→ **AIM OF THE EXERCISE**
Count, please, the lines in the listing below that contain "black", and reply with the count only.

→ **DATA EXTRACT**

------------------------------

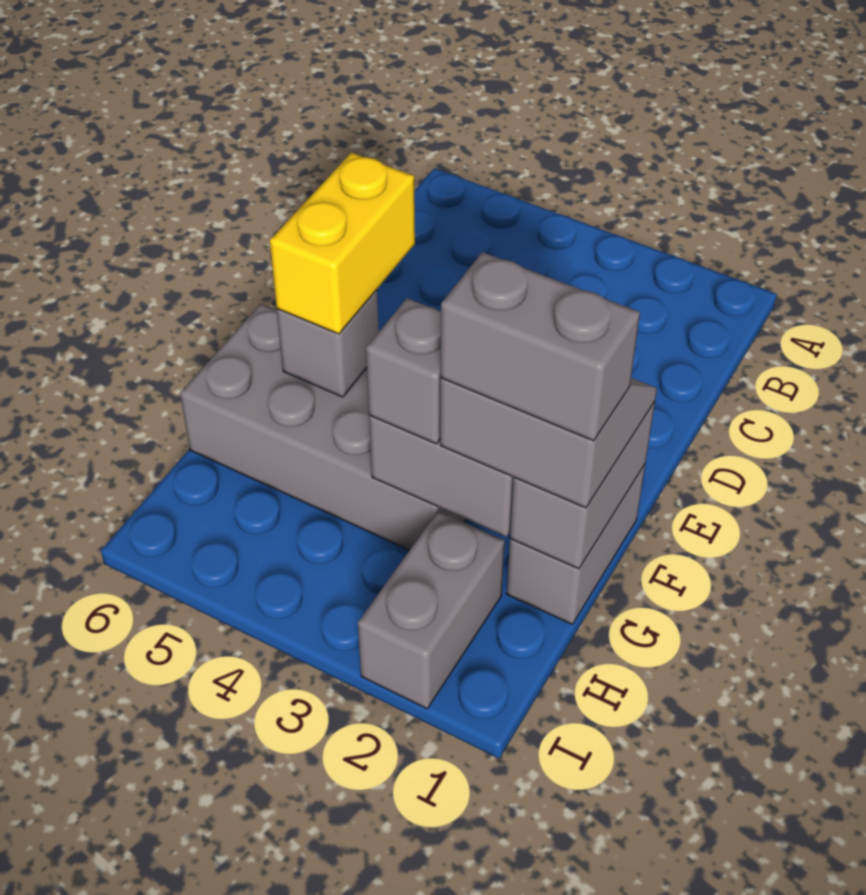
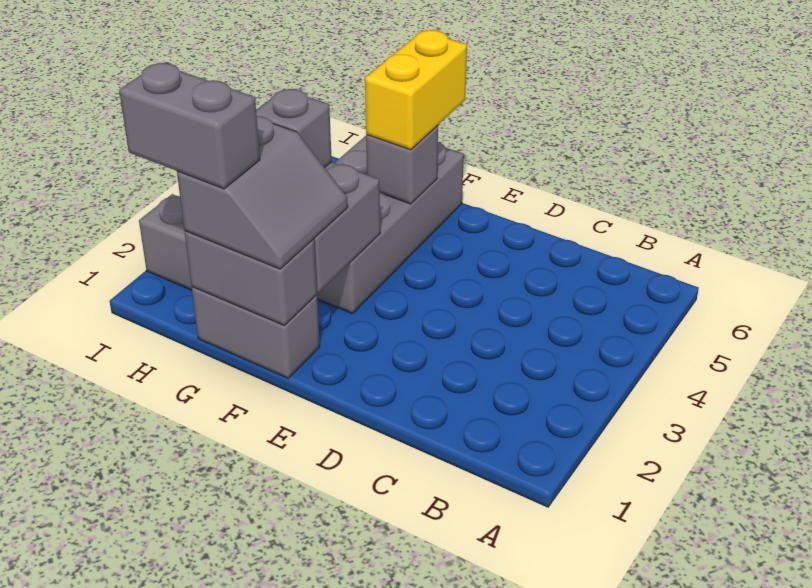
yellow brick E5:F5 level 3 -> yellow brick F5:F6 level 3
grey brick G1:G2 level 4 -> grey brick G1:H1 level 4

------------------------------

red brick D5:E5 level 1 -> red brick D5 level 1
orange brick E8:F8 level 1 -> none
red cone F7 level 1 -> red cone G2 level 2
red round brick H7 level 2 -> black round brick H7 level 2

------------------------------

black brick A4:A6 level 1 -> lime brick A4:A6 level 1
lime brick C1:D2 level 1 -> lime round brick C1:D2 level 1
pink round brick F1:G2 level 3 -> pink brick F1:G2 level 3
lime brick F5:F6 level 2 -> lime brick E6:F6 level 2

------------------------------

→ **SOLUTION FOR THIS EXERCISE**
2